**What the exercise asks**
Pick out every line in the data below that holds "diode".
(Data Opens)
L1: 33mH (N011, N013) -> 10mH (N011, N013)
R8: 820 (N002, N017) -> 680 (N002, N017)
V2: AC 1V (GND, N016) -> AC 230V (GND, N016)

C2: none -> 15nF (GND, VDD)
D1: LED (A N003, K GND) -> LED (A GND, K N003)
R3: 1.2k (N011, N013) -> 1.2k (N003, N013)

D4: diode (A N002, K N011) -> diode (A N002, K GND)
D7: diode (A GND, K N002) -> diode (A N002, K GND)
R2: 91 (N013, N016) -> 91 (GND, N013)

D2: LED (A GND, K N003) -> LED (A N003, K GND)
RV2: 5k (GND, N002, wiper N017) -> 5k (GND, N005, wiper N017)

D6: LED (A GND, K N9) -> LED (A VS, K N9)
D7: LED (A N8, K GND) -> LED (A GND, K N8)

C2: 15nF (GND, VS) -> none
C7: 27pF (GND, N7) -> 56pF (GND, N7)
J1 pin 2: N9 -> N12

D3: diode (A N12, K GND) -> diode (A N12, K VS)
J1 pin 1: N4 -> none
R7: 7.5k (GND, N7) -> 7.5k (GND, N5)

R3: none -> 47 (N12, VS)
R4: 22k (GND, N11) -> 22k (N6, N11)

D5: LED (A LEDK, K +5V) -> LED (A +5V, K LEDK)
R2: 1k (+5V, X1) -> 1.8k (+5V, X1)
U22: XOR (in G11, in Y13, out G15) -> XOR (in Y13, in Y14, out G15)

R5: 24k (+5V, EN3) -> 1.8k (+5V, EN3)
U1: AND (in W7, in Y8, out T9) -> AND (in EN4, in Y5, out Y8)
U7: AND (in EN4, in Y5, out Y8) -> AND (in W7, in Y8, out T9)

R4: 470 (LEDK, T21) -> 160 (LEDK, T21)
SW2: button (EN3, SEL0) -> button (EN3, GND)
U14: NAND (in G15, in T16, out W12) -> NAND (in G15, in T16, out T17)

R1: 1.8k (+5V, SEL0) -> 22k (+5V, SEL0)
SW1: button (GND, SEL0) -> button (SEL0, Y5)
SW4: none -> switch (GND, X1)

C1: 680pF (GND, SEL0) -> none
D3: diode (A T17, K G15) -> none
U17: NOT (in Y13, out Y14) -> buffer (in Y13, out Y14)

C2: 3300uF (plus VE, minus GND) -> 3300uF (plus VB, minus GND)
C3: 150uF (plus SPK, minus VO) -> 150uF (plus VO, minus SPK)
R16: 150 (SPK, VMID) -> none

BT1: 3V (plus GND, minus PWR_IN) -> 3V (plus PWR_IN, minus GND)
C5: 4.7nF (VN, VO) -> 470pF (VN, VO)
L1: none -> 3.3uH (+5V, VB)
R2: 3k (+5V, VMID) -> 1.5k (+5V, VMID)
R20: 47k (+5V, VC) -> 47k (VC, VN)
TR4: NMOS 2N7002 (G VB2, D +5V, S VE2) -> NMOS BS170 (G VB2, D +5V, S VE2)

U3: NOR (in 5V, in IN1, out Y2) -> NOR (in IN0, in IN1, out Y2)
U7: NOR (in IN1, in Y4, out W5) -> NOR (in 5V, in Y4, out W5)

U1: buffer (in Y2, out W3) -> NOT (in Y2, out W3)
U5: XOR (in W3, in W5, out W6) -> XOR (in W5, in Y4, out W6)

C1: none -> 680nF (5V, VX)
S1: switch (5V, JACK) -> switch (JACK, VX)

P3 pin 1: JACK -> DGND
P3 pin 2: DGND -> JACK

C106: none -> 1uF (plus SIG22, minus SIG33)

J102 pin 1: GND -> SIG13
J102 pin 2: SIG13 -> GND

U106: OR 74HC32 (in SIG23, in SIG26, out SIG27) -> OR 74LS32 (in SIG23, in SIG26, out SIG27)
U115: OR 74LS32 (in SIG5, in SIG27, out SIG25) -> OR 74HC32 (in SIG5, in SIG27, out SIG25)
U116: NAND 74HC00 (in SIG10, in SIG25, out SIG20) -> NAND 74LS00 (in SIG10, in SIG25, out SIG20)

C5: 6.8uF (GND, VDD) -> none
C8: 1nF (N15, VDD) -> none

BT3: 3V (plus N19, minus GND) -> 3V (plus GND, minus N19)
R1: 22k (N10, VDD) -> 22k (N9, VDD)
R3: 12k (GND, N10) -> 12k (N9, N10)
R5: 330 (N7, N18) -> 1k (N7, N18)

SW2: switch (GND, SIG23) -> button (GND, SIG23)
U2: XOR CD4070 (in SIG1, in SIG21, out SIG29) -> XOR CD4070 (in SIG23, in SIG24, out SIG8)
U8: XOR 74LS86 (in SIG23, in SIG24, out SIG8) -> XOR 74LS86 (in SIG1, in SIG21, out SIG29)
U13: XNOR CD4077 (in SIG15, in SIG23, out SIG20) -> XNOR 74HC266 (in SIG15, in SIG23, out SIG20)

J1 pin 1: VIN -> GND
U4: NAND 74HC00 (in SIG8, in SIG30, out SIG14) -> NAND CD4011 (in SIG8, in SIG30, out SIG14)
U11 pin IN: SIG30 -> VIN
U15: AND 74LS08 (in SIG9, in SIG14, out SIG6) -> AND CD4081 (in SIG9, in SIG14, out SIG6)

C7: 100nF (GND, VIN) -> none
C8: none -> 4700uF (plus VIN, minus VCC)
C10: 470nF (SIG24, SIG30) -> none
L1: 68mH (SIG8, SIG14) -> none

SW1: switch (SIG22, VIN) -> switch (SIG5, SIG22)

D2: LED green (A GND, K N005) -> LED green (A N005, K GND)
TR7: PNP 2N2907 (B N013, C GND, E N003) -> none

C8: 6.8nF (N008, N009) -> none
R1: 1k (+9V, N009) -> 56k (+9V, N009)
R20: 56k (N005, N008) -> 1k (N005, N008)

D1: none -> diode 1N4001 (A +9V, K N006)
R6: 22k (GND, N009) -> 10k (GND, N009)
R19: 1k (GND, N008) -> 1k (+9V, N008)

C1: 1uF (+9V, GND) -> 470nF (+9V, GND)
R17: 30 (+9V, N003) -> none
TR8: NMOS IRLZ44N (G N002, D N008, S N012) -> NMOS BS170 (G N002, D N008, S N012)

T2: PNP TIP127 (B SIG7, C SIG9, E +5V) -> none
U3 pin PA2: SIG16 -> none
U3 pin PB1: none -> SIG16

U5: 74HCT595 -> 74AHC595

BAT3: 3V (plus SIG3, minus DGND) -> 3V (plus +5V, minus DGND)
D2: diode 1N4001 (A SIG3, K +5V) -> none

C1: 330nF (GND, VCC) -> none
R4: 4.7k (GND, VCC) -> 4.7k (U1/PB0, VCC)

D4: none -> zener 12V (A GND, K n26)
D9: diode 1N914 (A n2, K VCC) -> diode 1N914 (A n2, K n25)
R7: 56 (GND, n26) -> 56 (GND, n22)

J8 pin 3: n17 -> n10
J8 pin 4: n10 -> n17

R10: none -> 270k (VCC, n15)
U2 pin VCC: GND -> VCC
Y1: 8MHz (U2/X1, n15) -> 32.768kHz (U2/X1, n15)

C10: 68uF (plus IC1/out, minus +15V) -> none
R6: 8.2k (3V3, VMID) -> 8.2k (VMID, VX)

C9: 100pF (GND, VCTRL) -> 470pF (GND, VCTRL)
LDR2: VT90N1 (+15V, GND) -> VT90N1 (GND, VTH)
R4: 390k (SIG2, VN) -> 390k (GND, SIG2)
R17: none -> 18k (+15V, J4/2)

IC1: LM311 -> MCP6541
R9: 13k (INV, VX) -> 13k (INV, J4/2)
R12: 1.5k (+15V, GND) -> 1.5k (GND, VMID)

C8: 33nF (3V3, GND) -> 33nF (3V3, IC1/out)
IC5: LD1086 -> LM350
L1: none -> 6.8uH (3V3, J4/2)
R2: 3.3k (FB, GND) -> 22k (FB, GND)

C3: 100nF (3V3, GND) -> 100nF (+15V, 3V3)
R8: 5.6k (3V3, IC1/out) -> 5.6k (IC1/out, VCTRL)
(Data Closes)
**Reply**
D4: diode (A N002, K N011) -> diode (A N002, K GND)
D7: diode (A GND, K N002) -> diode (A N002, K GND)
D3: diode (A N12, K GND) -> diode (A N12, K VS)
D3: diode (A T17, K G15) -> none
D1: none -> diode 1N4001 (A +9V, K N006)
D2: diode 1N4001 (A SIG3, K +5V) -> none
D9: diode 1N914 (A n2, K VCC) -> diode 1N914 (A n2, K n25)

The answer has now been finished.